REQUIRED ACTION
What lines in the records below hold the string "grey"? Please show them.

TASK INPUT
--- START ---

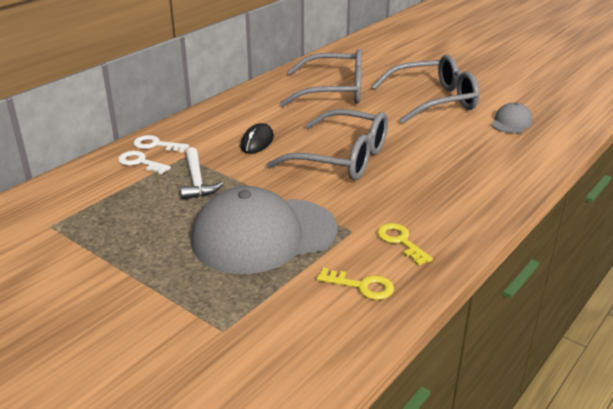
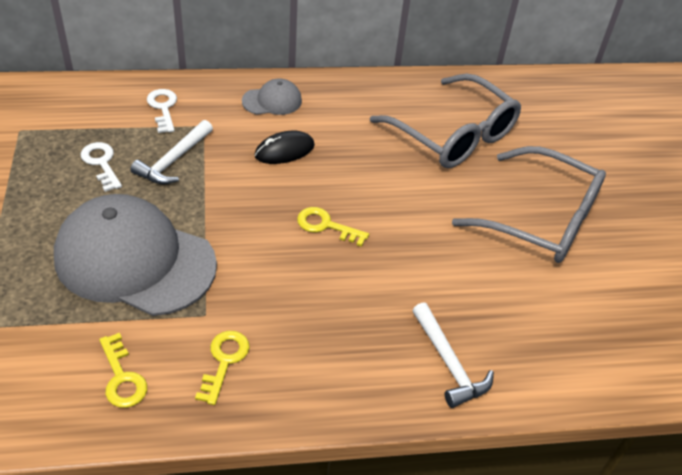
camera: 40 degrees right, 15 degrees up
(156, 145) = (202, 96): white key -> white key (101, 163)
(342, 158) = (326, 226): grey glasses -> yellow key
(497, 172) = (448, 362): none -> white hammer
(511, 122) = (582, 312): grey cap -> grey cap (272, 101)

--- END ---

REPLY
(342, 158) = (326, 226): grey glasses -> yellow key
(511, 122) = (582, 312): grey cap -> grey cap (272, 101)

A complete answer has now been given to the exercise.